§ Try it: Copy everything in the data below exactly except the pictures.
Supplied information below:
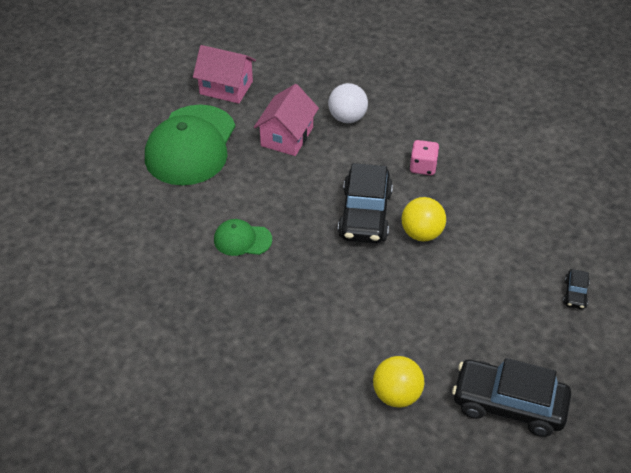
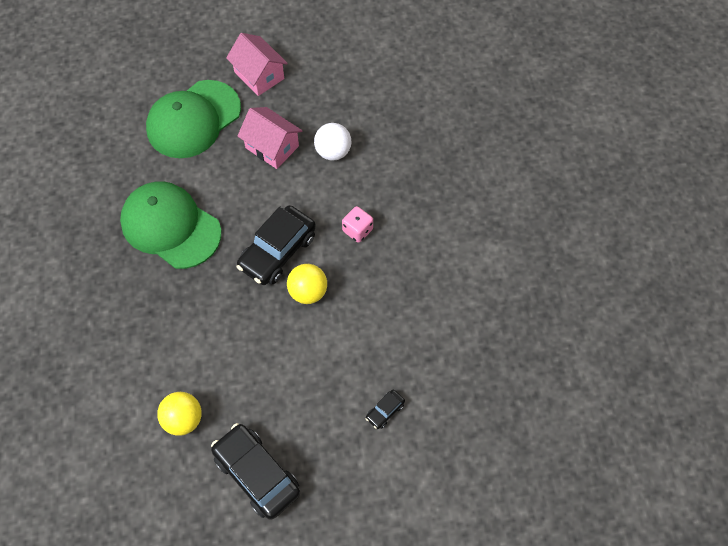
camera: 30 degrees right, 15 degrees up
green cap [214,219,272,256] -> green cap [120,181,221,269], size x2.11
pink house [254,84,319,156] -> pink house turned 75 degrees clockwise [238,107,302,169]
End of Supplied information.
§ Solution:
camera: 30 degrees right, 15 degrees up
green cap [214,219,272,256] -> green cap [120,181,221,269], size x2.11
pink house [254,84,319,156] -> pink house turned 75 degrees clockwise [238,107,302,169]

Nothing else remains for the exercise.